TASK REQUIREMENTS => Only the lines from the one containing "cyan brick A8" through the last line below should be written out, exactly and with both ends kept.

(Dataset items)

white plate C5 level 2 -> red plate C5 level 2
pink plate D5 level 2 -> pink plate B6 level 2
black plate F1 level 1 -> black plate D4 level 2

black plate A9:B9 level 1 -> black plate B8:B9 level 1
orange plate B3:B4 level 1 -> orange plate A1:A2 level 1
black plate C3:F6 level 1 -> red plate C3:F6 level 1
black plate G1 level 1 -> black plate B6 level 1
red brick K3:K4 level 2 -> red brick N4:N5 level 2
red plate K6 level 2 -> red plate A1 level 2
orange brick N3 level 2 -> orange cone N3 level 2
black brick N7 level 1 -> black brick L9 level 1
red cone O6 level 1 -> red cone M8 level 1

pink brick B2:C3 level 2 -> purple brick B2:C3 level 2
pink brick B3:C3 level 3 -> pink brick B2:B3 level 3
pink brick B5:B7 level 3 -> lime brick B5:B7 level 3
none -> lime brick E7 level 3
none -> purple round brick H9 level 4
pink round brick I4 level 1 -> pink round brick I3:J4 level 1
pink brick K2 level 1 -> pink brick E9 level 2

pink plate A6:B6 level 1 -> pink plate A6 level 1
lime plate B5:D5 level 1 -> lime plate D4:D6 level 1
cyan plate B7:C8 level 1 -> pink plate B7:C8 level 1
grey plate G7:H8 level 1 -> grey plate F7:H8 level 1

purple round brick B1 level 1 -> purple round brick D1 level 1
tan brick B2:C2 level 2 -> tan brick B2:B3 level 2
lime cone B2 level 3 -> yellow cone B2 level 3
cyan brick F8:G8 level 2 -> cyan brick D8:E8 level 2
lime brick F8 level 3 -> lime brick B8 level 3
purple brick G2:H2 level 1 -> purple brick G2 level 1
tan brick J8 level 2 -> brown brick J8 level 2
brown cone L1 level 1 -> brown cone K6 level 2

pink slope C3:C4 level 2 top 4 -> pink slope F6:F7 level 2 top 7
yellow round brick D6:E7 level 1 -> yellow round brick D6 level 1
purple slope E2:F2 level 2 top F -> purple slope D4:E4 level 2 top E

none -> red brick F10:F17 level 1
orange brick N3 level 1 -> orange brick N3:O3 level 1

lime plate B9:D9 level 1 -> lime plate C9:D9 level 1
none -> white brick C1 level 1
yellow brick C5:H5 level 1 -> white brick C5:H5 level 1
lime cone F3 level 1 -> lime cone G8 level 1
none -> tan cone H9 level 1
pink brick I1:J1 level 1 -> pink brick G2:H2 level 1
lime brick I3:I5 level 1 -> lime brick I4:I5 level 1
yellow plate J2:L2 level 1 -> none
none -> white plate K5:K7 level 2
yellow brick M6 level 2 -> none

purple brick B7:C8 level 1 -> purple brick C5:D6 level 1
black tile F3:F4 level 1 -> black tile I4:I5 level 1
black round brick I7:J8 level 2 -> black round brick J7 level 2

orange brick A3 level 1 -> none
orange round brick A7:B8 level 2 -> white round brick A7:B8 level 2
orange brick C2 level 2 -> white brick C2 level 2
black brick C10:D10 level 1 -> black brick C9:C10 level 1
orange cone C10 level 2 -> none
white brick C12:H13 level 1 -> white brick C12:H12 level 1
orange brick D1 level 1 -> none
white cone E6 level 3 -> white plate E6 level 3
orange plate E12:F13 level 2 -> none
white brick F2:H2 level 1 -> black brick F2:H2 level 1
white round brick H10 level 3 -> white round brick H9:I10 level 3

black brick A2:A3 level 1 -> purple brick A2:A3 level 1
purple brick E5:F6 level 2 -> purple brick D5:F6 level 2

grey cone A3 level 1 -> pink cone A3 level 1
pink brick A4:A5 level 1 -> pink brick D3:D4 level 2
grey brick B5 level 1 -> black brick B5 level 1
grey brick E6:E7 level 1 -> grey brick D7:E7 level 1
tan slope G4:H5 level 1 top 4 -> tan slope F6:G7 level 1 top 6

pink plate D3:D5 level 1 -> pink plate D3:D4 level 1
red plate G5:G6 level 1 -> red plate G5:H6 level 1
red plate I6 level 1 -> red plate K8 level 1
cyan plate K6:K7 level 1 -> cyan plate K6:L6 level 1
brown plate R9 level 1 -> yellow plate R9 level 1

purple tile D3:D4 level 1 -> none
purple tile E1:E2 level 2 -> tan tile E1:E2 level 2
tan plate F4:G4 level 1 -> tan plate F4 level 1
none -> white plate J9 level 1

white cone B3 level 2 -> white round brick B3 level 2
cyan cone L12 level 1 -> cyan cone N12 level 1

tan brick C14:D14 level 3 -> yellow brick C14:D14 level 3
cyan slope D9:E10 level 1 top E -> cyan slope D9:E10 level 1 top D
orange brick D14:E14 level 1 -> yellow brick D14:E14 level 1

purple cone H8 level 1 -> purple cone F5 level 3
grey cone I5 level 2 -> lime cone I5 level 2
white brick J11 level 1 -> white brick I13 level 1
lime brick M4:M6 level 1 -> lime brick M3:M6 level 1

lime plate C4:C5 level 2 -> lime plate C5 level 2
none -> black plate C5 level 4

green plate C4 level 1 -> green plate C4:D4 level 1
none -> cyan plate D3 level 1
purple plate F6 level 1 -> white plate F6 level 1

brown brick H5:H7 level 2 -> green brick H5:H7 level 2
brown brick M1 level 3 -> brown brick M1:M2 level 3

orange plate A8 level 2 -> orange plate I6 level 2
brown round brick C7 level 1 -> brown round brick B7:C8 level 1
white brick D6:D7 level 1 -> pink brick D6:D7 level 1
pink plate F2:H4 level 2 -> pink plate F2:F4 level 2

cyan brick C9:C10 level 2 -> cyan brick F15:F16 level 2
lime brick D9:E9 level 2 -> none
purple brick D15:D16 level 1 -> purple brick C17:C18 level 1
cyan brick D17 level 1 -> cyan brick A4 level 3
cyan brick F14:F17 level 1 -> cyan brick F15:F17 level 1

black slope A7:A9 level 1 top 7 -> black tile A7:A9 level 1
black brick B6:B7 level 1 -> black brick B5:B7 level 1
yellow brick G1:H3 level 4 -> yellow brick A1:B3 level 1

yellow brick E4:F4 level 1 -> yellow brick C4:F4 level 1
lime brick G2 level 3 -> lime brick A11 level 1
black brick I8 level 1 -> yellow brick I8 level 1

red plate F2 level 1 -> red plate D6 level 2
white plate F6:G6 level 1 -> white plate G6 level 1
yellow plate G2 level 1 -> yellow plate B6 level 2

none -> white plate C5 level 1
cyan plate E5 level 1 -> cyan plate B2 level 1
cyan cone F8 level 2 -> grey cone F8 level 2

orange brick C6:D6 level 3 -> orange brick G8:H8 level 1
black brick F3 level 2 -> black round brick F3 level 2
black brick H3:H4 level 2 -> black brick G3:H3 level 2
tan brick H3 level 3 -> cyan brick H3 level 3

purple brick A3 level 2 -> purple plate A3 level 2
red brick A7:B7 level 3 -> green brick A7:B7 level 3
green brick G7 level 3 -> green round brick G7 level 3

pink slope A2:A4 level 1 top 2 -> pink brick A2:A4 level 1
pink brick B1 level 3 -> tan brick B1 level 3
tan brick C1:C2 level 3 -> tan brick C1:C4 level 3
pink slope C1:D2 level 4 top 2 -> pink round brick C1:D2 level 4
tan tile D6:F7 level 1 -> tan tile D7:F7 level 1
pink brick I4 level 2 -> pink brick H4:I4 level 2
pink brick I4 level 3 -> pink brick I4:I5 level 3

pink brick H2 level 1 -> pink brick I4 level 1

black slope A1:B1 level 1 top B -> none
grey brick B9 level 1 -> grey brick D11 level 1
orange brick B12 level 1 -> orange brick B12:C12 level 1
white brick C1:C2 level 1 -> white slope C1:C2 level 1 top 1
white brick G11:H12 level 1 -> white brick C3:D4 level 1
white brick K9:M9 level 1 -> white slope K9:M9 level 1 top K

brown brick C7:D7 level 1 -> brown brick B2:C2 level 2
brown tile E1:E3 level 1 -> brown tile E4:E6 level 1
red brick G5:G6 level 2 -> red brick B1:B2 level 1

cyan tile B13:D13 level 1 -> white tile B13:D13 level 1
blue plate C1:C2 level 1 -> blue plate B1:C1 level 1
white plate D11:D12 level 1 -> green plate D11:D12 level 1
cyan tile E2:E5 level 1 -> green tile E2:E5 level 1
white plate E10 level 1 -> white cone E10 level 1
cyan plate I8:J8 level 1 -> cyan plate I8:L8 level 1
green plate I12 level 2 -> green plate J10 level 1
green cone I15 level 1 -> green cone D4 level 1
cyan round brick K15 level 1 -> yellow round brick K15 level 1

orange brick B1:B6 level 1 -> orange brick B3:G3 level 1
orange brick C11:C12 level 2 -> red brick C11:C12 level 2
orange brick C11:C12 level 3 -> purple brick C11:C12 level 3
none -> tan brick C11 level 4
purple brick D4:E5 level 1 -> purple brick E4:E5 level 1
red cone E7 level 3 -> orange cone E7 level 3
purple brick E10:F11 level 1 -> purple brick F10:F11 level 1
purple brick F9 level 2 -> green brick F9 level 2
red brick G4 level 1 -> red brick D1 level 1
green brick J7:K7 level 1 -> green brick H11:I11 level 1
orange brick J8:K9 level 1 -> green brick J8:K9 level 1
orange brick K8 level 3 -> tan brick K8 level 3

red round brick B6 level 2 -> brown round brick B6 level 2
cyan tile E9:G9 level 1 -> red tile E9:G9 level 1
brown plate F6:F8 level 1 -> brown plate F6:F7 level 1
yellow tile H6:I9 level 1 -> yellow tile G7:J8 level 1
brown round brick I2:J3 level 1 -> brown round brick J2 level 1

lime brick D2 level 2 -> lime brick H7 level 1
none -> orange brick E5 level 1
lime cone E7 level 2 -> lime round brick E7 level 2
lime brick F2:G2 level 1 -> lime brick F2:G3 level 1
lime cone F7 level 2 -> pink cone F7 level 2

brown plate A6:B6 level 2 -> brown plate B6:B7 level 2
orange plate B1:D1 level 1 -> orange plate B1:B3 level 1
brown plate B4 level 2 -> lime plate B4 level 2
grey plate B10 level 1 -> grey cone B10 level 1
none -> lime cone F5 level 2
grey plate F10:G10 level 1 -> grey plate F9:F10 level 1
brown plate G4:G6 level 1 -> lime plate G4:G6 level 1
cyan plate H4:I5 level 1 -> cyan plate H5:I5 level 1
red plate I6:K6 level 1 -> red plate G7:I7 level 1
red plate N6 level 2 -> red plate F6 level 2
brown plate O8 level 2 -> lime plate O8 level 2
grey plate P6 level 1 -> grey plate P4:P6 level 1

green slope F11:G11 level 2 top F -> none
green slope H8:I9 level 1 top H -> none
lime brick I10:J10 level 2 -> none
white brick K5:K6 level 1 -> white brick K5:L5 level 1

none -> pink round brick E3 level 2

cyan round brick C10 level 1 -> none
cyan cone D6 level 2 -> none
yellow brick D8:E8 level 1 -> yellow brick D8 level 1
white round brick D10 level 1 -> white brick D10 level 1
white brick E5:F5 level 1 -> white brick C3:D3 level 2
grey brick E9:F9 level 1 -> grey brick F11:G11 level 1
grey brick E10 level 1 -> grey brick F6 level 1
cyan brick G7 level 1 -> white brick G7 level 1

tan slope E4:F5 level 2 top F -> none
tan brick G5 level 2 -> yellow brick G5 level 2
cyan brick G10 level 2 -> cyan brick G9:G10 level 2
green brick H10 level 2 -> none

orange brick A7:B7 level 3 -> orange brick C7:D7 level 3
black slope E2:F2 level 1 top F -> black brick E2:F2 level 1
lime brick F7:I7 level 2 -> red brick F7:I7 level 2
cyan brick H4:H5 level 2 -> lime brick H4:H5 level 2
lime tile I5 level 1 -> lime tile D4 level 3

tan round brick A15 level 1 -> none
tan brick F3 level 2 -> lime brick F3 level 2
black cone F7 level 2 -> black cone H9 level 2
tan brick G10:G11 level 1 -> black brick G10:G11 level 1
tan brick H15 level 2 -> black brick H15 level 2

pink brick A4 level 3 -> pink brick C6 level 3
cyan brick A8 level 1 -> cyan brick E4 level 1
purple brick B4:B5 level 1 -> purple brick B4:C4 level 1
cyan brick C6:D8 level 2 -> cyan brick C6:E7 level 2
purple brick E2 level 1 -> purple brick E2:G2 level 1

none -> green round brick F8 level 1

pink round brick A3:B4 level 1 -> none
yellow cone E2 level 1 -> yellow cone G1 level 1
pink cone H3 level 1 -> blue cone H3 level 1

EXERCISE ANSWER =>
cyan brick A8 level 1 -> cyan brick E4 level 1
purple brick B4:B5 level 1 -> purple brick B4:C4 level 1
cyan brick C6:D8 level 2 -> cyan brick C6:E7 level 2
purple brick E2 level 1 -> purple brick E2:G2 level 1

none -> green round brick F8 level 1

pink round brick A3:B4 level 1 -> none
yellow cone E2 level 1 -> yellow cone G1 level 1
pink cone H3 level 1 -> blue cone H3 level 1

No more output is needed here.